WORK ITEM:
List each line in the items below that contains the word "confirm". Case counts.

TASK INPUT:
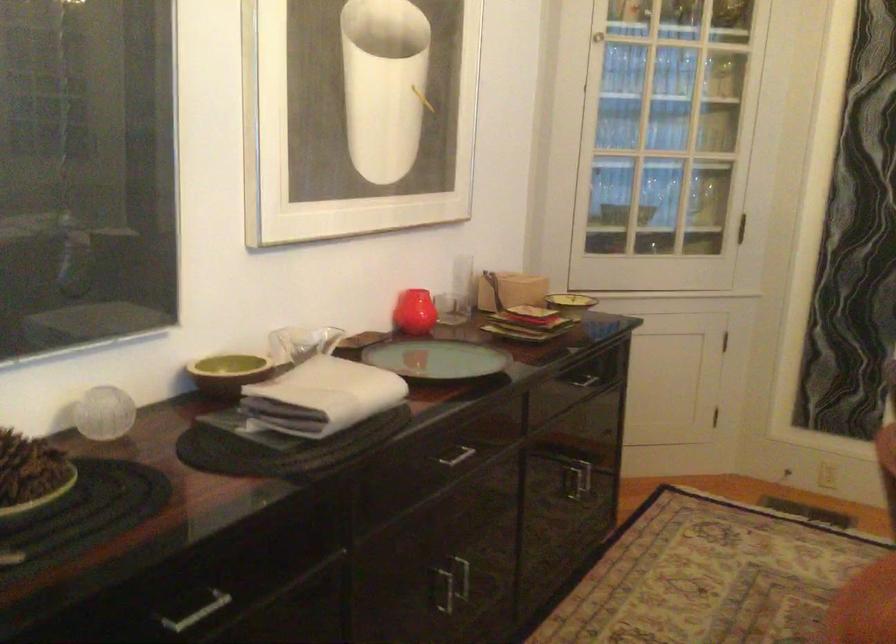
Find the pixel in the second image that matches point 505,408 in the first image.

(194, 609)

...

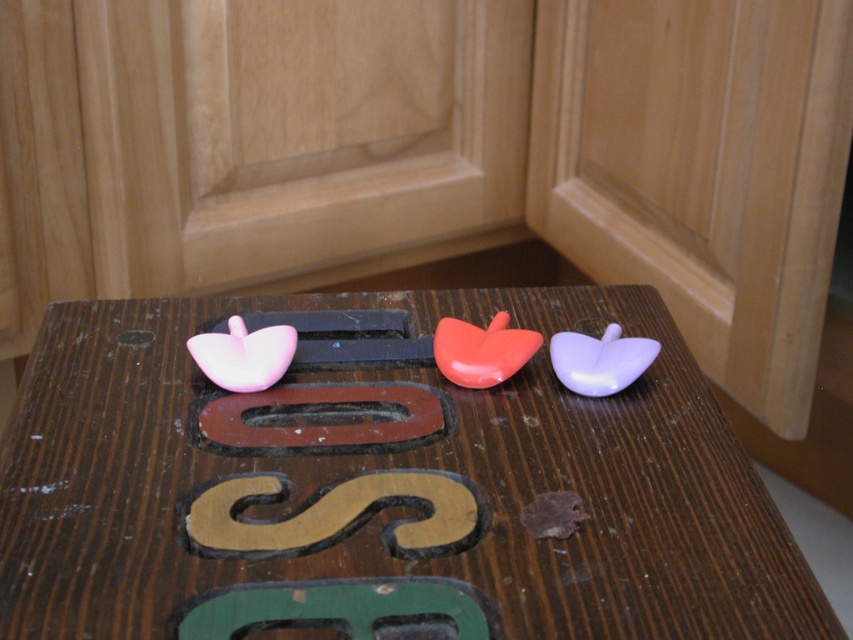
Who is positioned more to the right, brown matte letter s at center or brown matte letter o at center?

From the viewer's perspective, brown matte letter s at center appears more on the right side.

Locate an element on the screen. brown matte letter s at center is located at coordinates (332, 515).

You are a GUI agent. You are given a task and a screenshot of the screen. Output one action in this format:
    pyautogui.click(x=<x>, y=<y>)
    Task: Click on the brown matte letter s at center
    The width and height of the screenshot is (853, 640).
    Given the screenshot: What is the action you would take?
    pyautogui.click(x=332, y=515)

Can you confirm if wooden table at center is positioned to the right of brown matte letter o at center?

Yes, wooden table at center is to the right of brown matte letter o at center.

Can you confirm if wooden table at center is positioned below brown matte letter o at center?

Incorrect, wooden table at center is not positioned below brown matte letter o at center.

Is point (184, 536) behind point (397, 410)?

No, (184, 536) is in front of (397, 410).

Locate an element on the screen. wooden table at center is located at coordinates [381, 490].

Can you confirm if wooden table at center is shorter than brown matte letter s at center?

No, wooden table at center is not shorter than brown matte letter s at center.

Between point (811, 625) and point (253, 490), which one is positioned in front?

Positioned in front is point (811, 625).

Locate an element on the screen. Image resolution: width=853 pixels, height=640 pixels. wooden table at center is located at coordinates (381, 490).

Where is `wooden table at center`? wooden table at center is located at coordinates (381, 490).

TASK SOLUTION:
Can you confirm if wooden table at center is positioned to the right of brown matte letter o at center?
Can you confirm if wooden table at center is positioned below brown matte letter o at center?
Can you confirm if wooden table at center is shorter than brown matte letter s at center?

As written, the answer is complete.